__Exercise description__: Check every line of the data below for the word "none". Copy the ones that have it.

==== Record excerpts ====

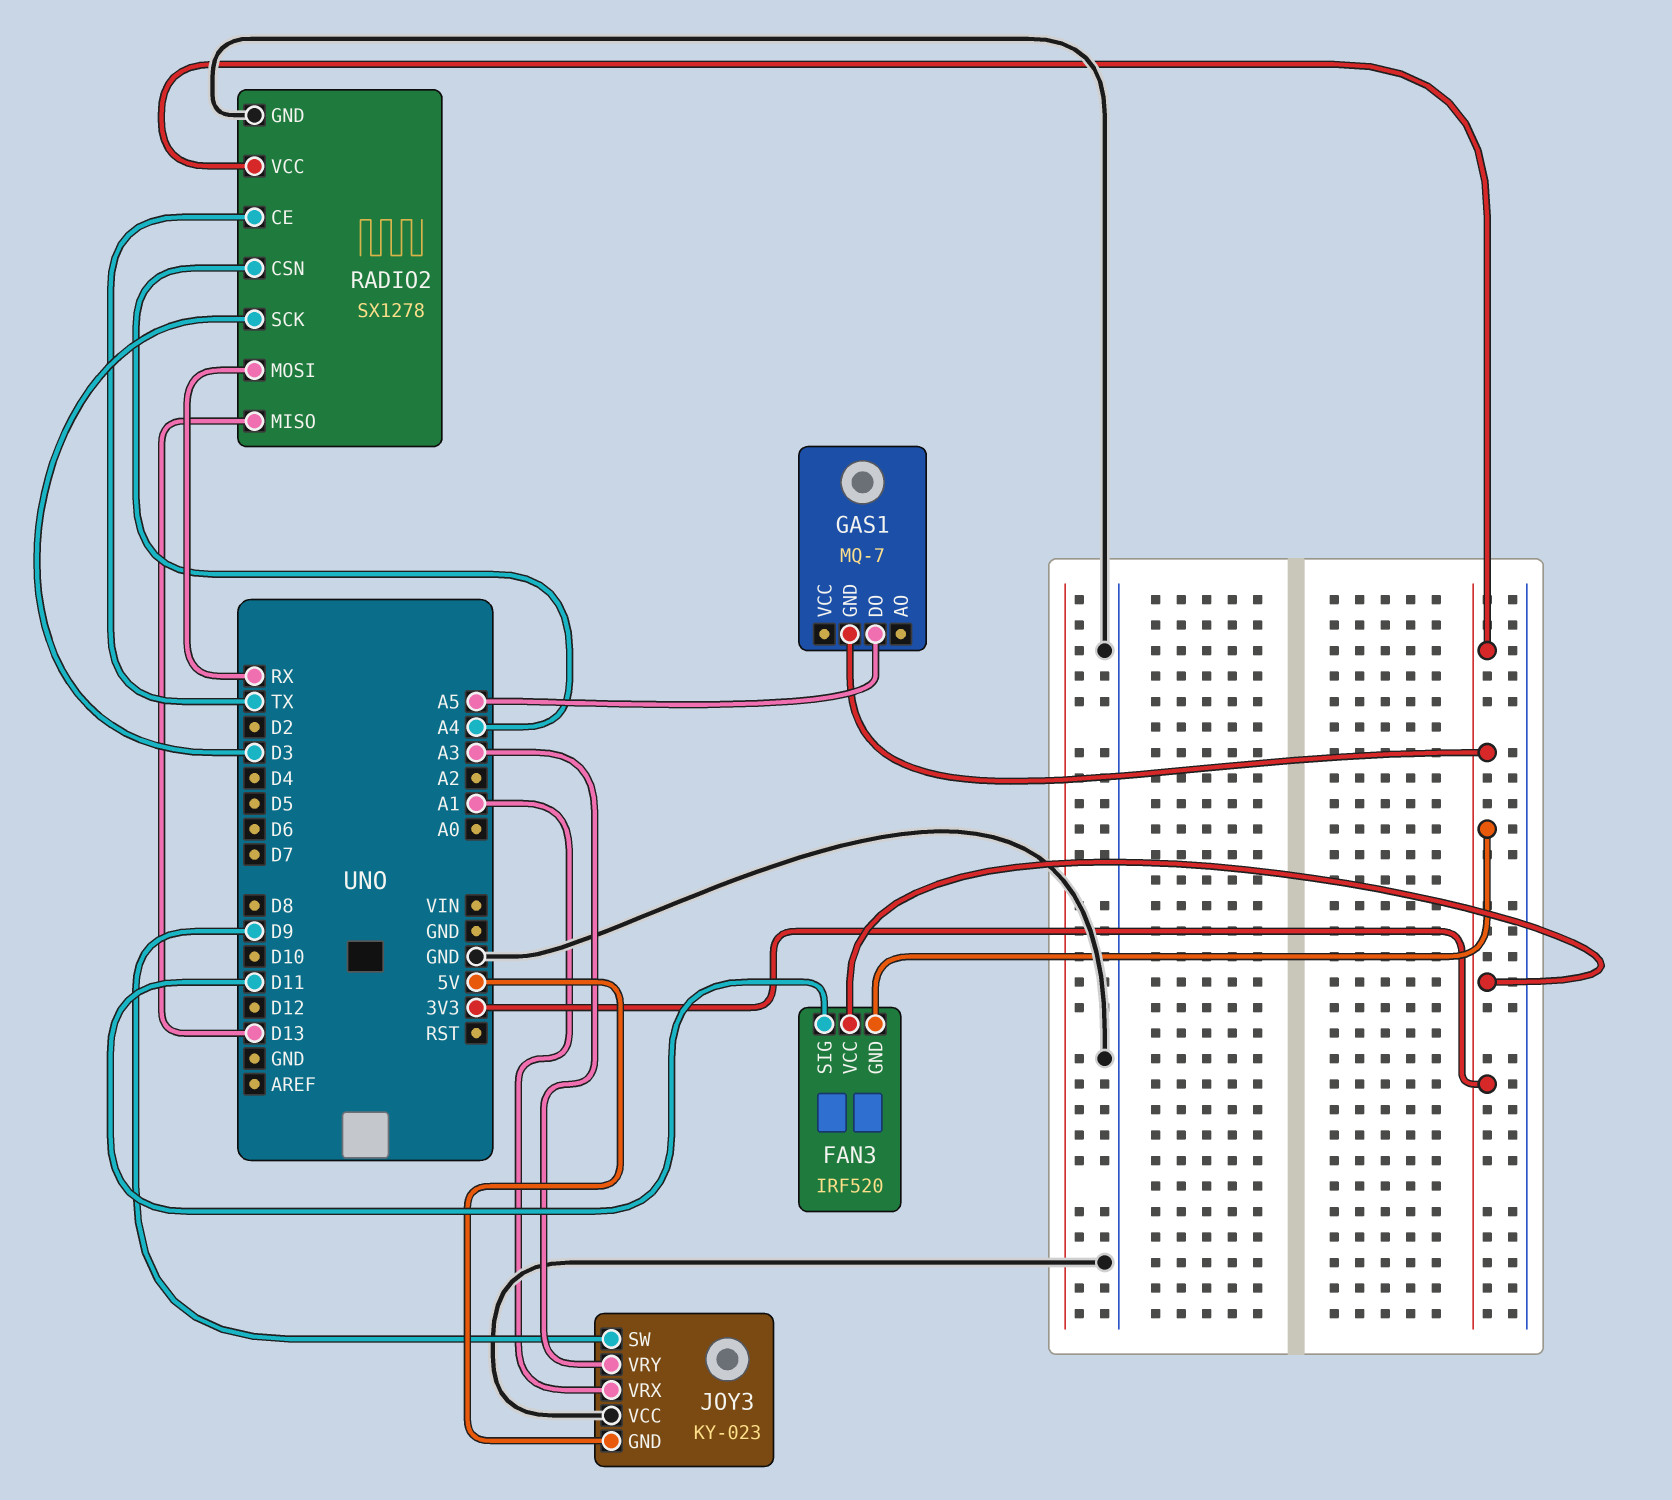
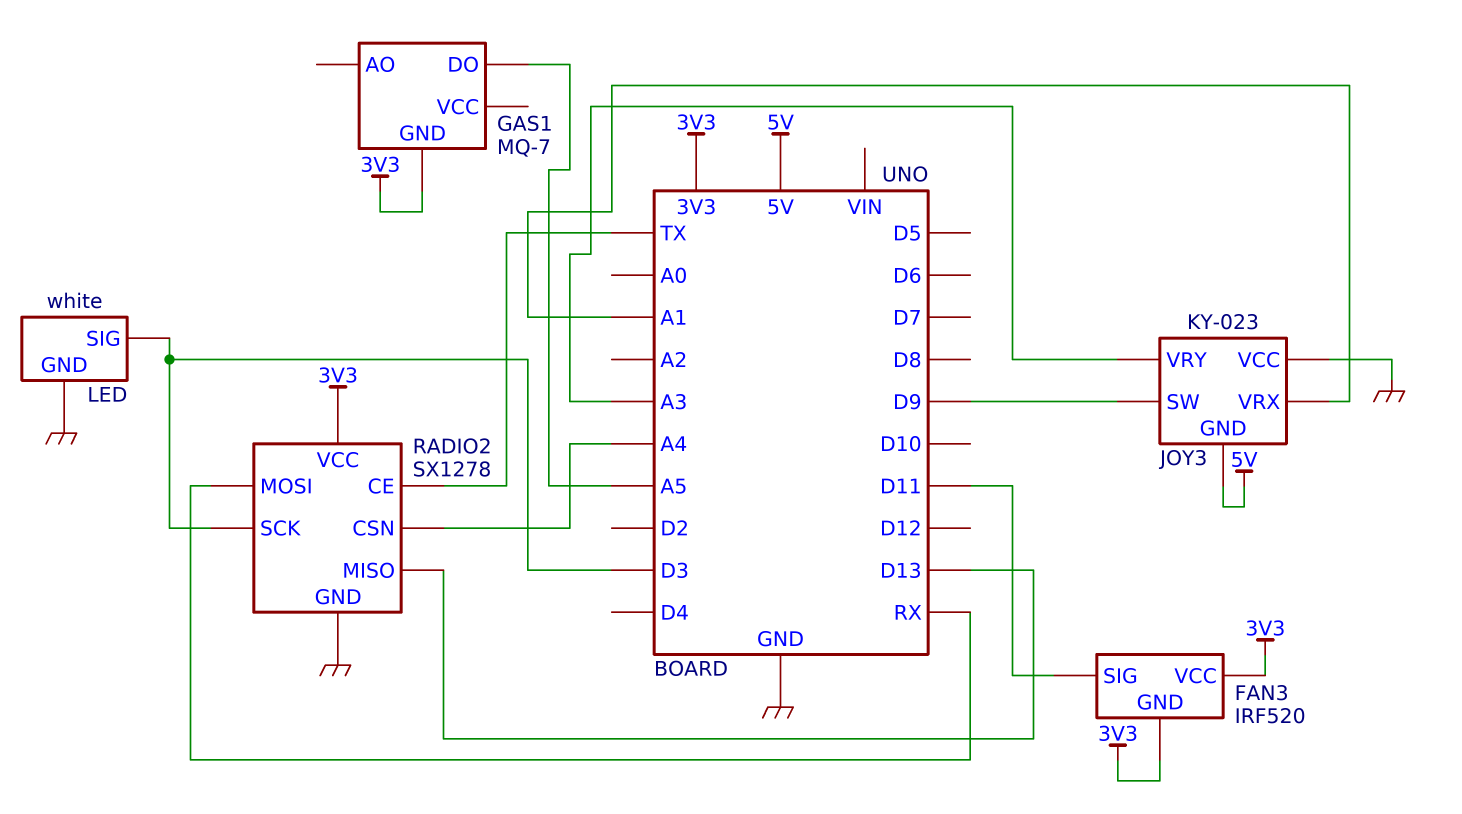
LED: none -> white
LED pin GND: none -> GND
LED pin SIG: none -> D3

====
==== Record excerpts ====

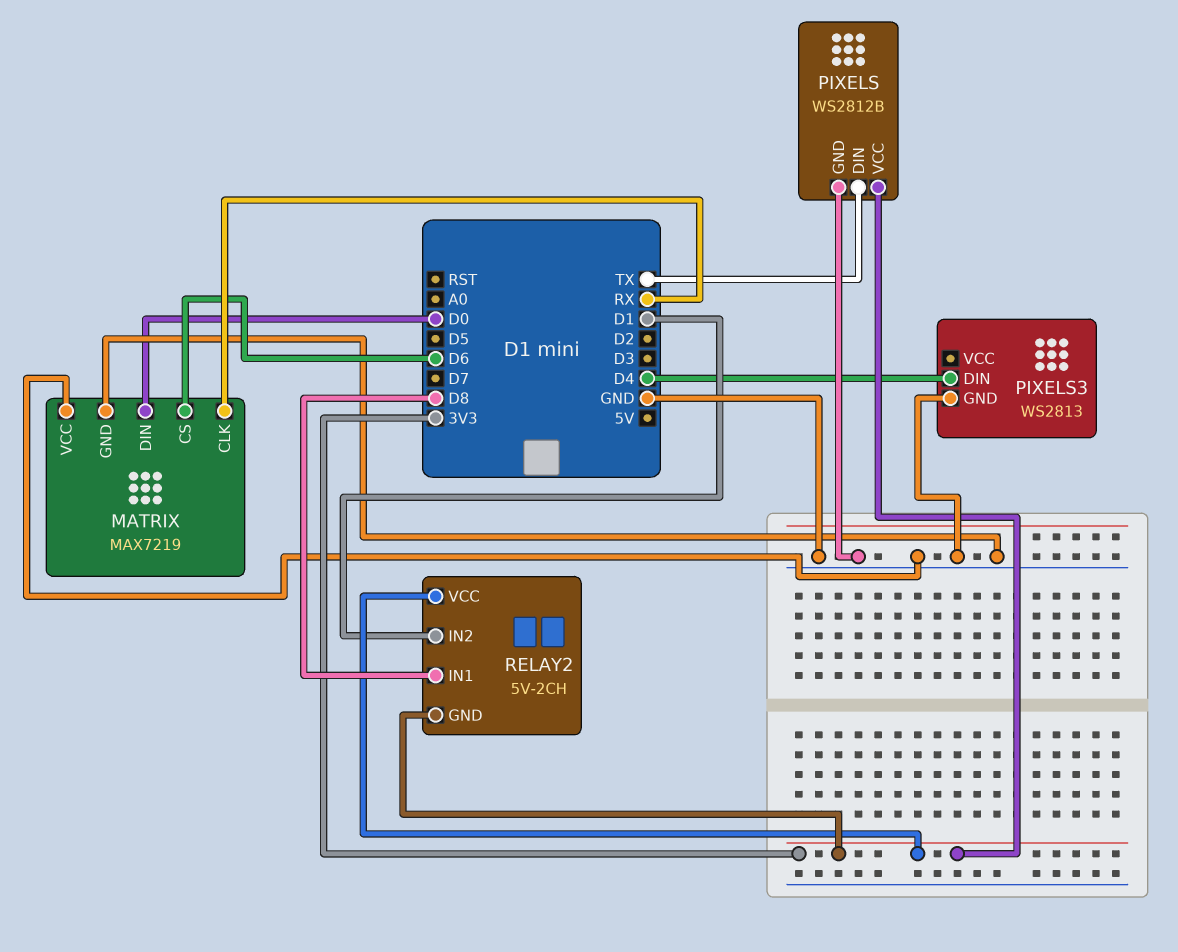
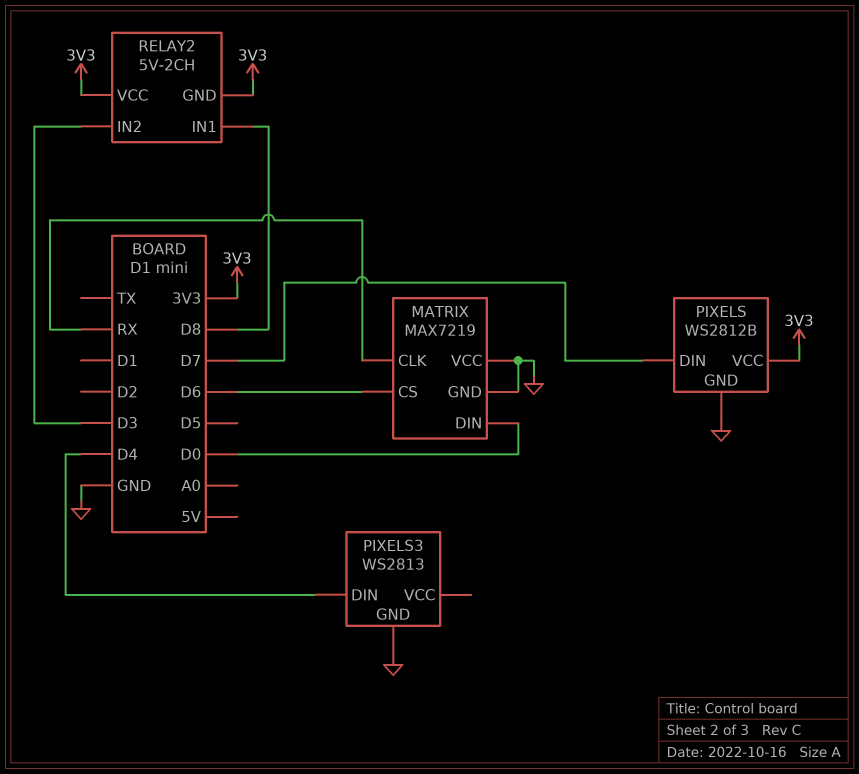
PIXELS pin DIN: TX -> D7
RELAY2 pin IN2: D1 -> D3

====

__Exercise solution__:
LED: none -> white
LED pin GND: none -> GND
LED pin SIG: none -> D3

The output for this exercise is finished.